(Data records Opens)

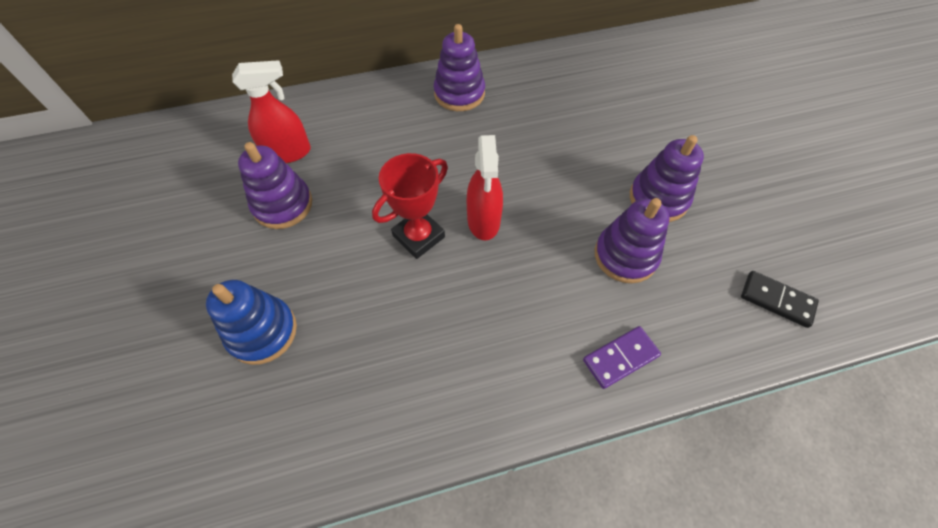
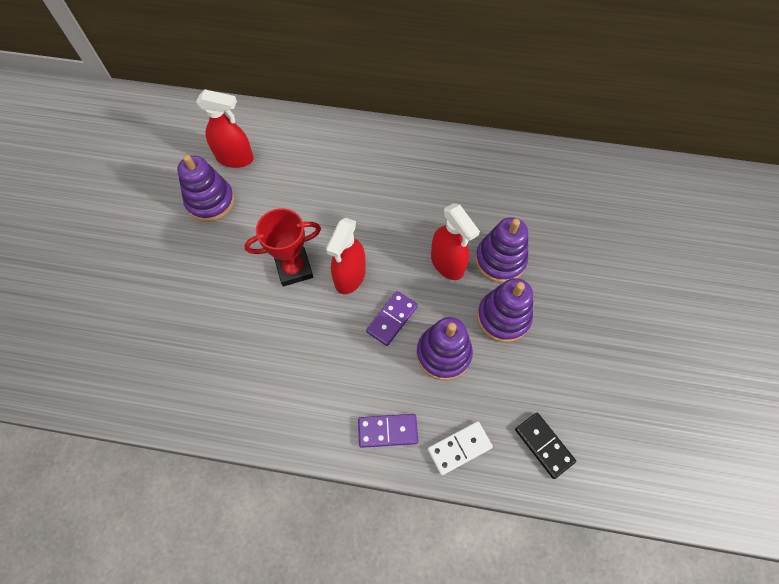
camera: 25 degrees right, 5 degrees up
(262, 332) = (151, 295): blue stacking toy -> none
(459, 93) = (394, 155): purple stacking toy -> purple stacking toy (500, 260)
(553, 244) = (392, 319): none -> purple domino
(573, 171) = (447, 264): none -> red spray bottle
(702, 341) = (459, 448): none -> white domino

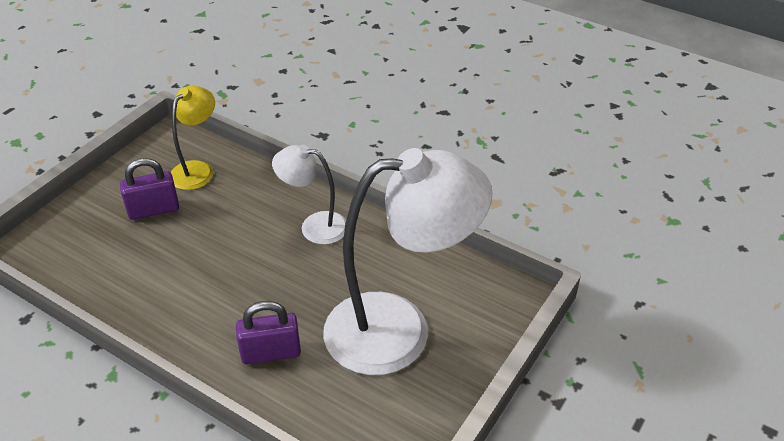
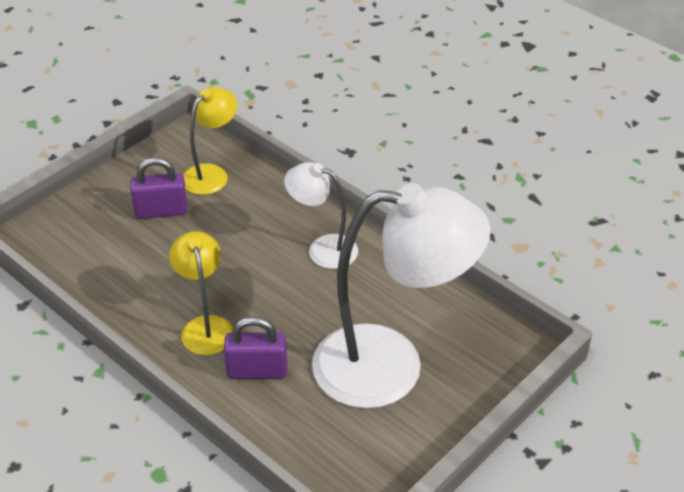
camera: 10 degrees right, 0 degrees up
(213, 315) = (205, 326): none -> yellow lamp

(Data records Closes)

* Task goal
Restate exactly, please, only the lines between the start of the data and the line containing "camera: 10 degrees right, 0 degrees up", both ends included, skipping the pictures.

* Your solution
camera: 25 degrees right, 5 degrees up
(262, 332) = (151, 295): blue stacking toy -> none
(459, 93) = (394, 155): purple stacking toy -> purple stacking toy (500, 260)
(553, 244) = (392, 319): none -> purple domino
(573, 171) = (447, 264): none -> red spray bottle
(702, 341) = (459, 448): none -> white domino

camera: 10 degrees right, 0 degrees up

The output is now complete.